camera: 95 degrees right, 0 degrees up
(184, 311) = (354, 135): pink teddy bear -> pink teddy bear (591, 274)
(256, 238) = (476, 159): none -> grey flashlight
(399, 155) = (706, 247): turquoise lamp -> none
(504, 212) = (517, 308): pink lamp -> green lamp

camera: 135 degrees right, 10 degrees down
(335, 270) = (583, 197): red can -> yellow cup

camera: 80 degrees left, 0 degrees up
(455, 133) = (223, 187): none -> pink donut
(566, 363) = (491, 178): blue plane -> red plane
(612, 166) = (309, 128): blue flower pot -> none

•••••

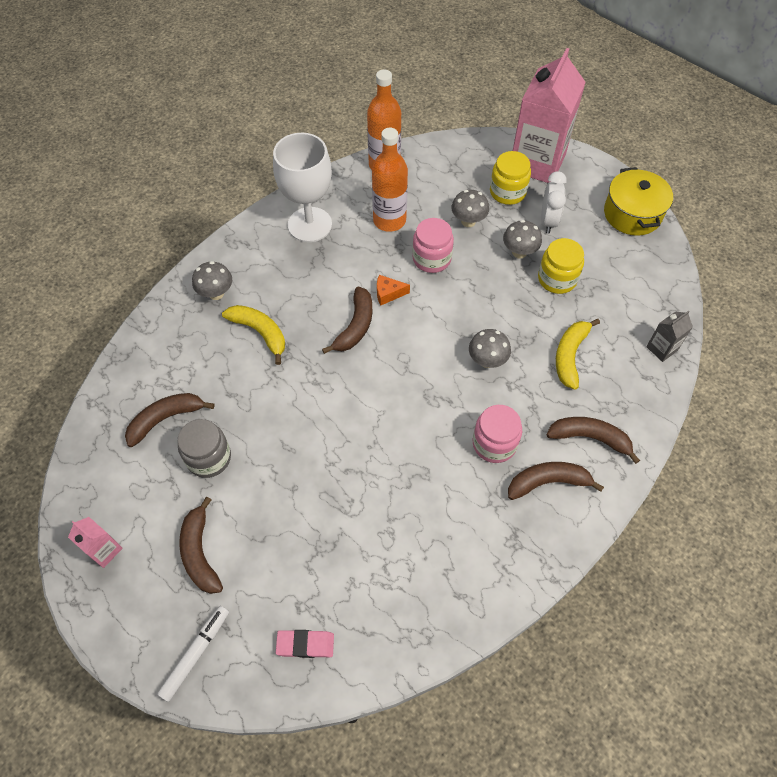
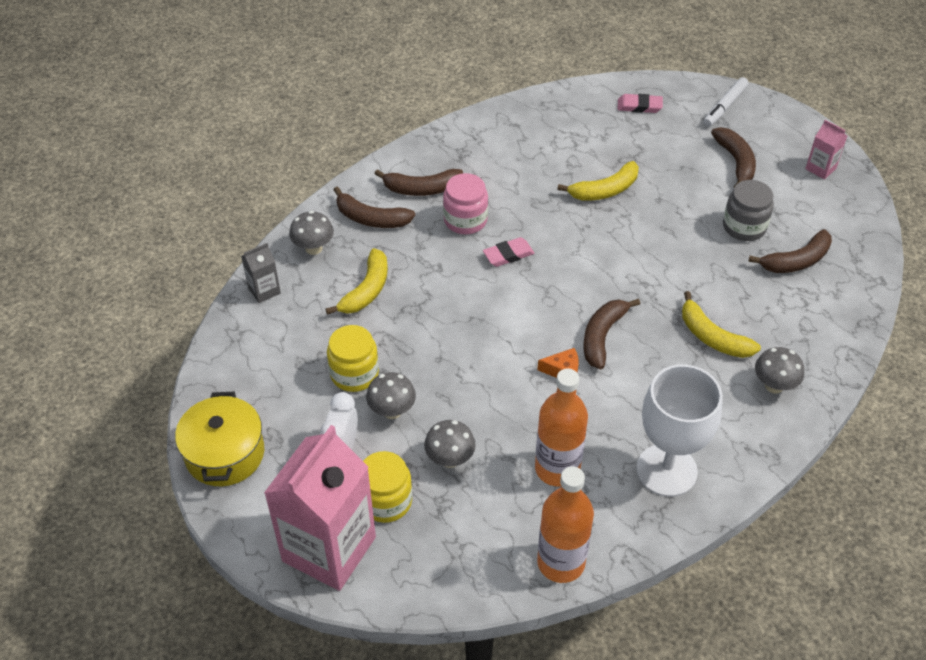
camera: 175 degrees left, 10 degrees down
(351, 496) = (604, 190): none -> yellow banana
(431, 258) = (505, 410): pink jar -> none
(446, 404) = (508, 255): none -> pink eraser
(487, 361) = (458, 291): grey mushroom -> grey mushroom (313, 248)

•••••

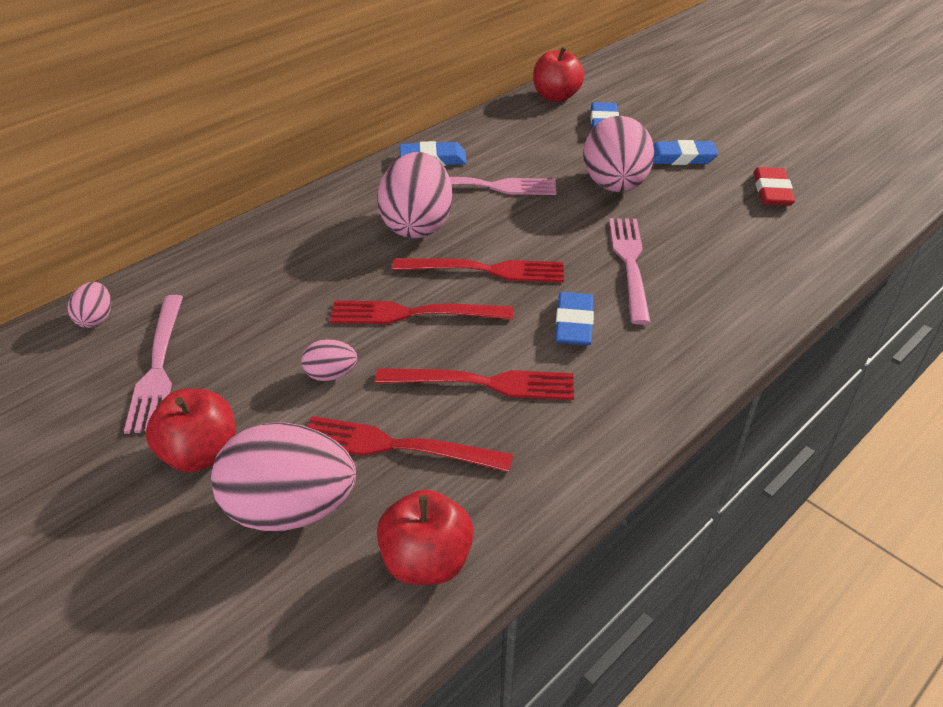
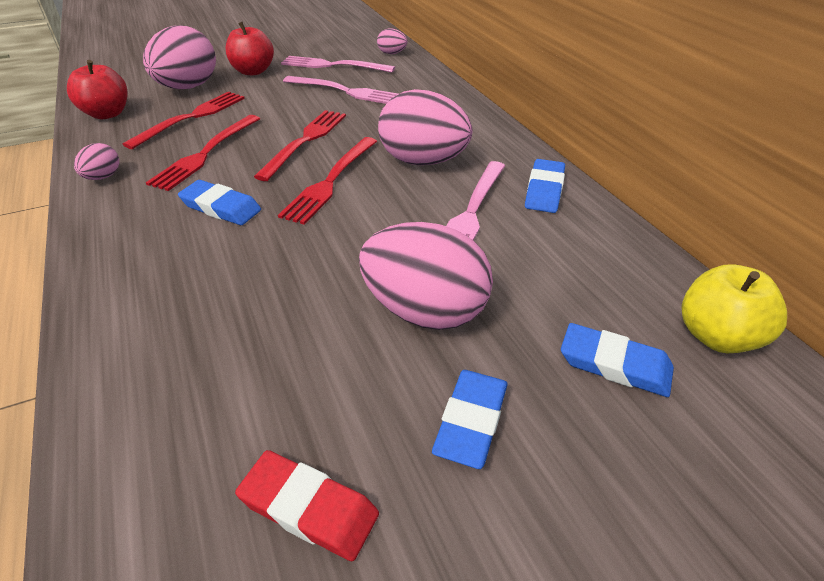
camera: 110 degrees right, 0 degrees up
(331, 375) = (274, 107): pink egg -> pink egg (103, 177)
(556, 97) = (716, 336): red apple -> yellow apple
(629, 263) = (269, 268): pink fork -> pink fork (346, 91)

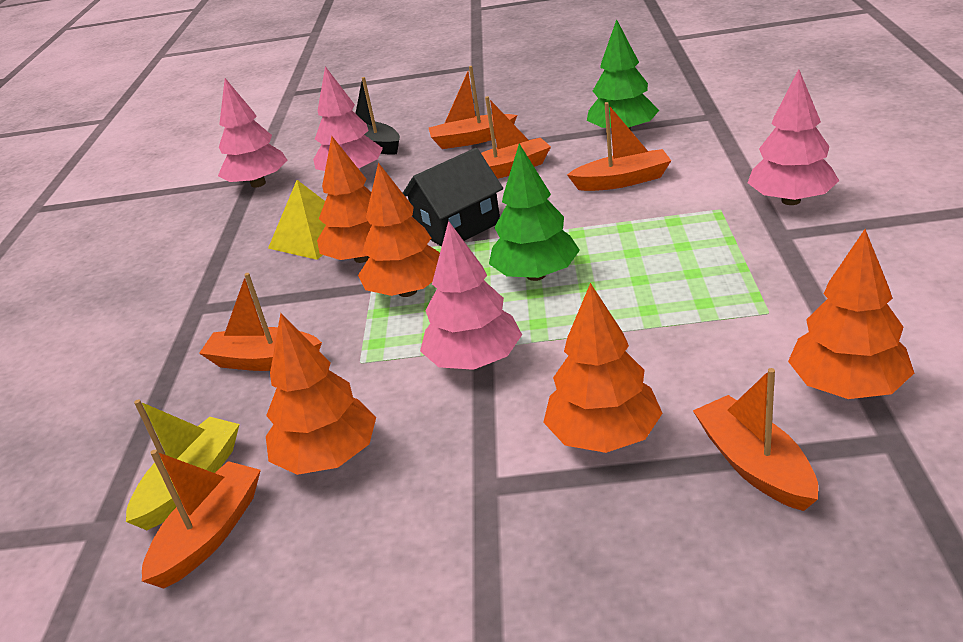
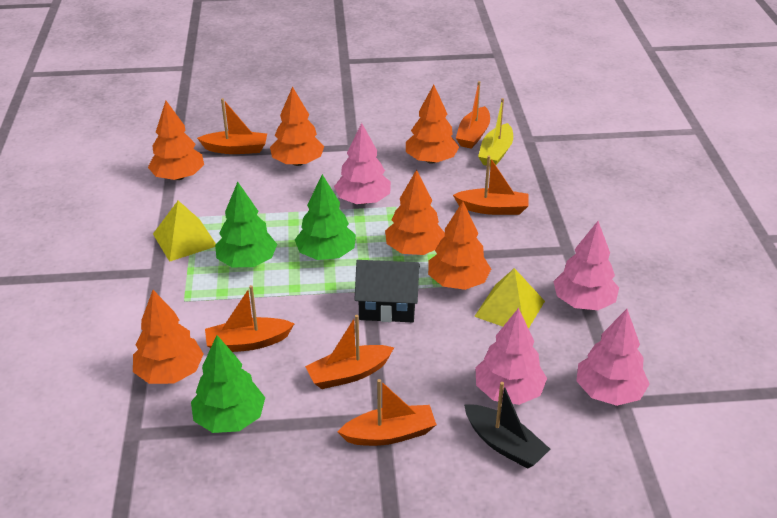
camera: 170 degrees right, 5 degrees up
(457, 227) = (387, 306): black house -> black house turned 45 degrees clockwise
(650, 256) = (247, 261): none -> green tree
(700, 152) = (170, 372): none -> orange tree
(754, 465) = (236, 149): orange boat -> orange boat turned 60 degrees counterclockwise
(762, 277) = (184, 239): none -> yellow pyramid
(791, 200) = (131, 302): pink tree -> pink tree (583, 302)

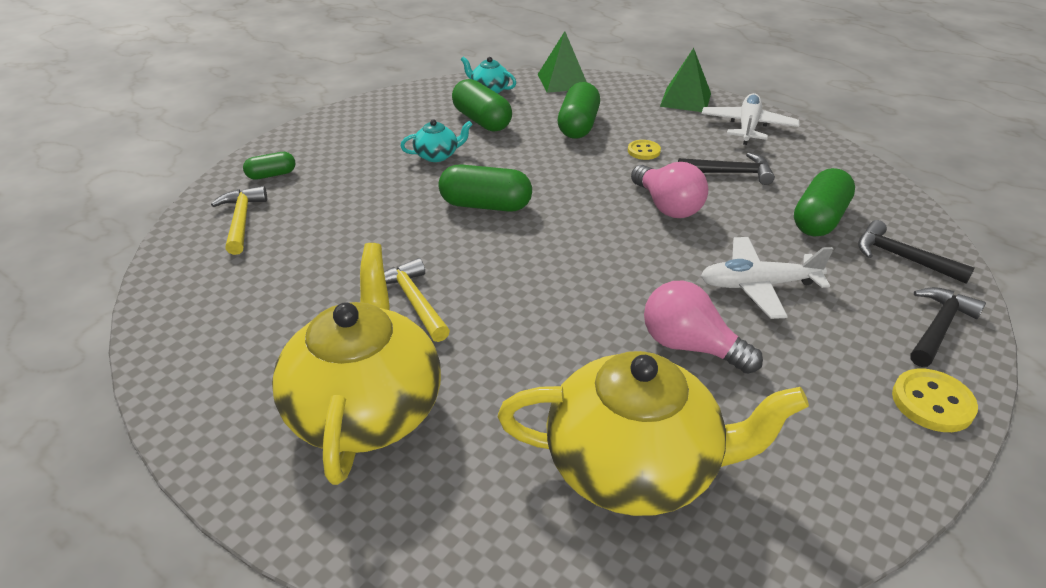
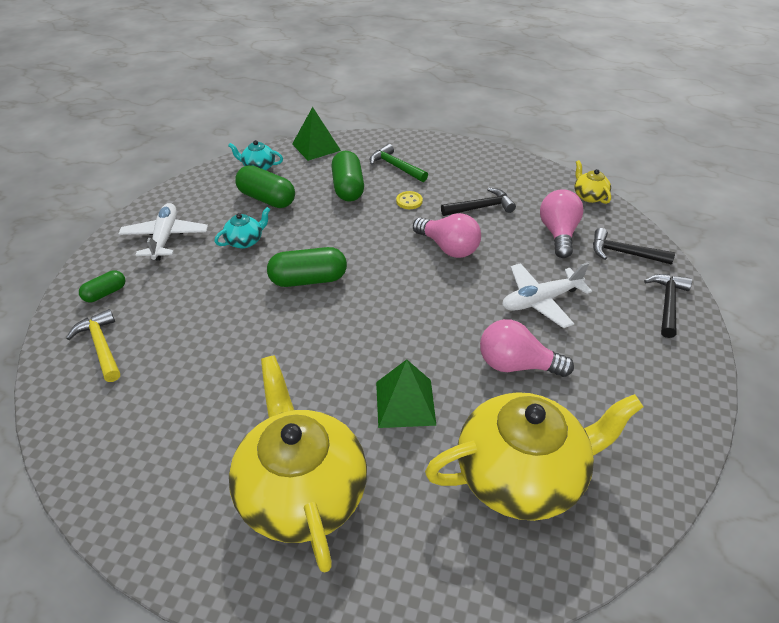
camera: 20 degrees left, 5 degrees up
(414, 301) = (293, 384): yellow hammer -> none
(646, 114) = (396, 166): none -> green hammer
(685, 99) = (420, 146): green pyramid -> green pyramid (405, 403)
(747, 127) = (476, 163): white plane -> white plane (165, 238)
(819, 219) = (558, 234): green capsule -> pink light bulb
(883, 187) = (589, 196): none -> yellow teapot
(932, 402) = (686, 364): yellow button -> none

•••••

● **GOAL OF THE EXERCISE**: Set down, exactly as they stand above, the lines starting with the line with "camera: 95 degrees right, 0 degrees up" and going on through the line with "camera: 80 degrees left, 0 degrees up", and no others.

● **EXERCISE OUTPUT**:
camera: 95 degrees right, 0 degrees up
(184, 311) = (354, 135): pink teddy bear -> pink teddy bear (591, 274)
(256, 238) = (476, 159): none -> grey flashlight
(399, 155) = (706, 247): turquoise lamp -> none
(504, 212) = (517, 308): pink lamp -> green lamp

camera: 135 degrees right, 10 degrees down
(335, 270) = (583, 197): red can -> yellow cup

camera: 80 degrees left, 0 degrees up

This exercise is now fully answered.